#### [TASK BRIEF]
Only lines holding "green" are needed; copy each of them from the data below.

#### [MATERIAL PROVIDED]
== Segment start ==
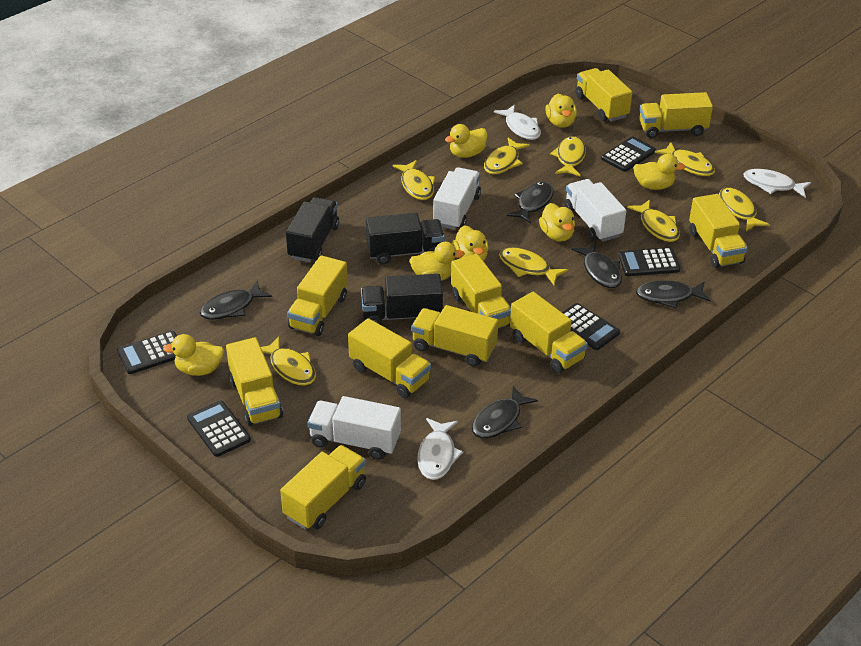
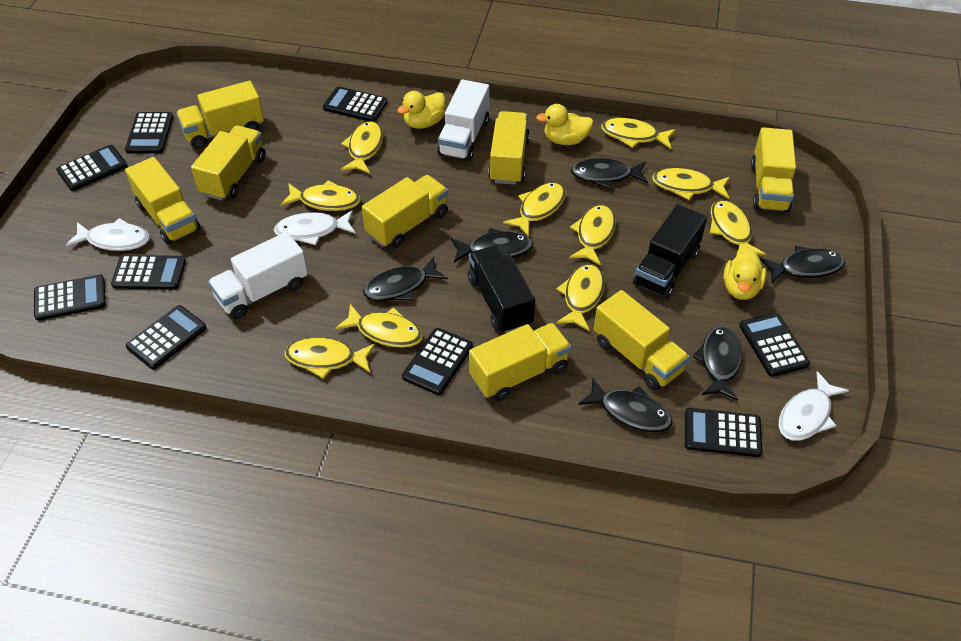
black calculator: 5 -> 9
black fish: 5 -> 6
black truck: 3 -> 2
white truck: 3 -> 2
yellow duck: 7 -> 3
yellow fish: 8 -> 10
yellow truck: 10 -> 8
== Segment end ==
== Segment start ==
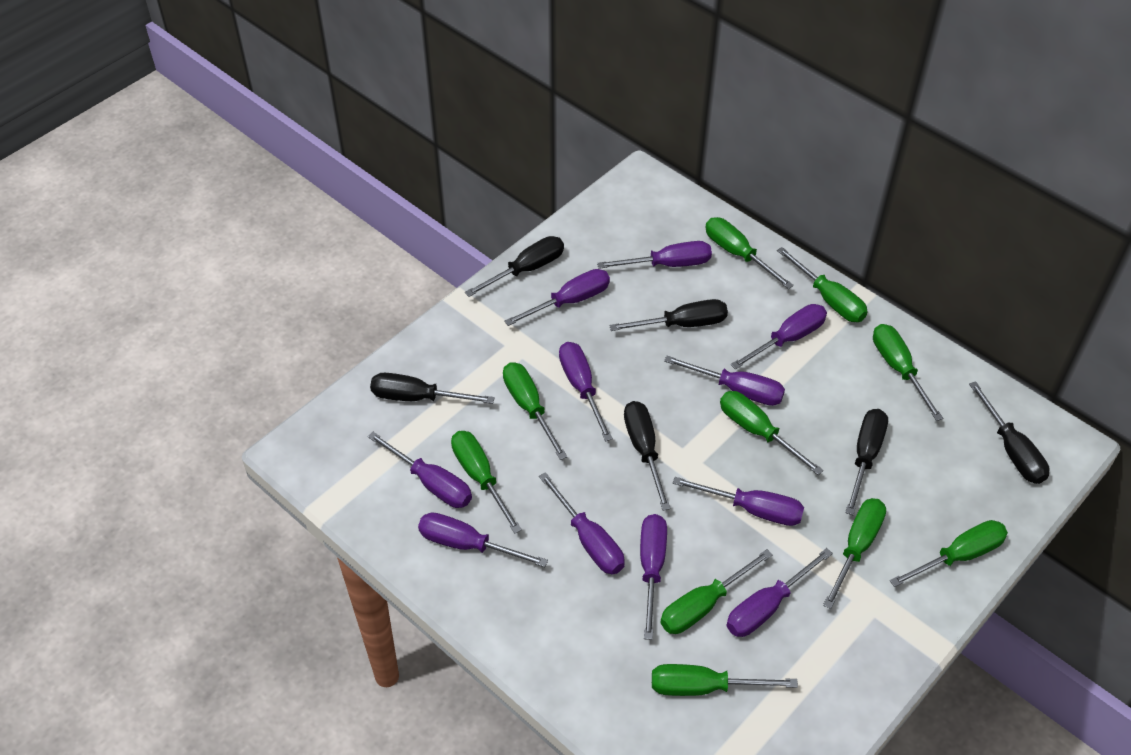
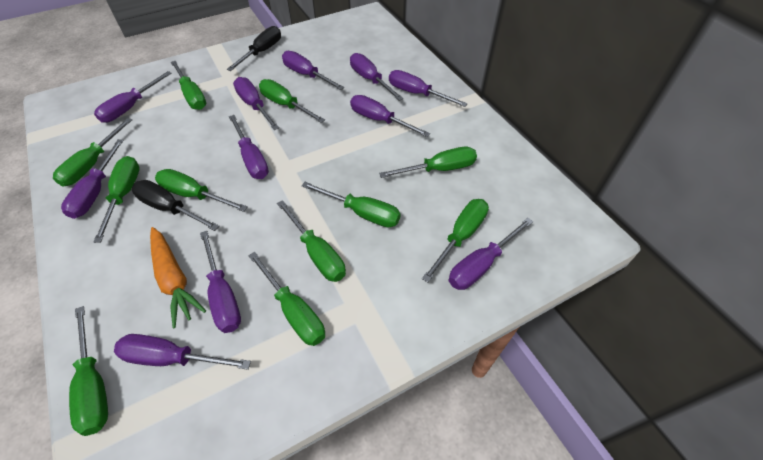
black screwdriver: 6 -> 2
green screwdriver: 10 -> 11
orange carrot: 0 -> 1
== Segment end ==
== Segment start ==
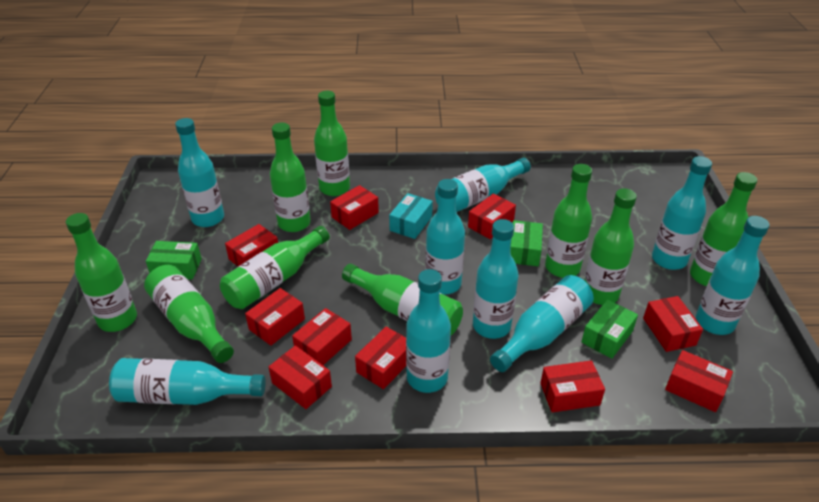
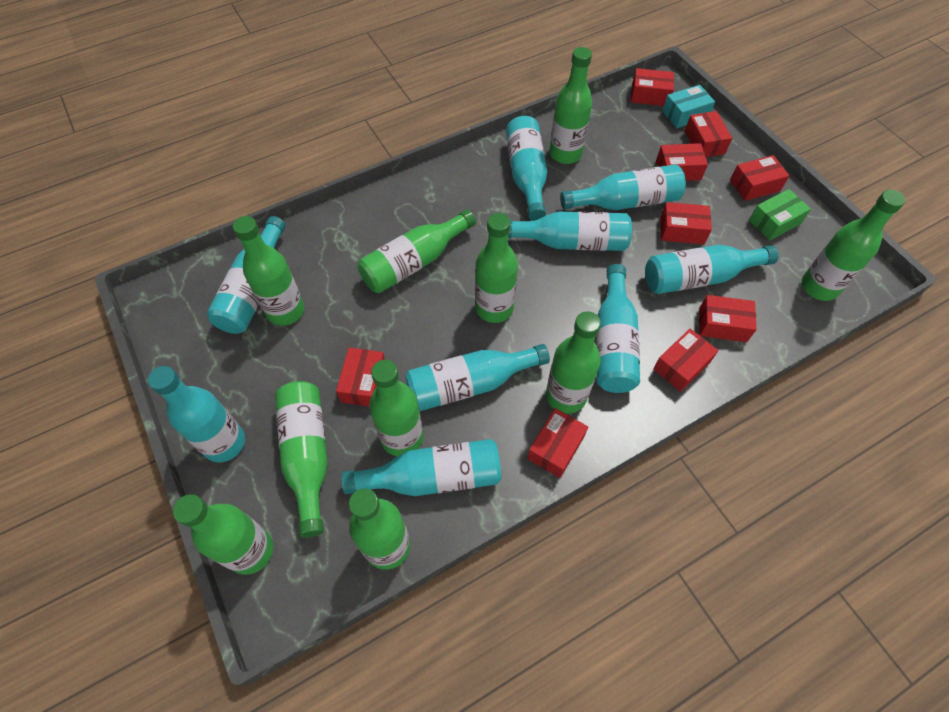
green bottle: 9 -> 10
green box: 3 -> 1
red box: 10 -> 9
== Segment end ==
#### [REPLY TO THE TASK]
green screwdriver: 10 -> 11
green bottle: 9 -> 10
green box: 3 -> 1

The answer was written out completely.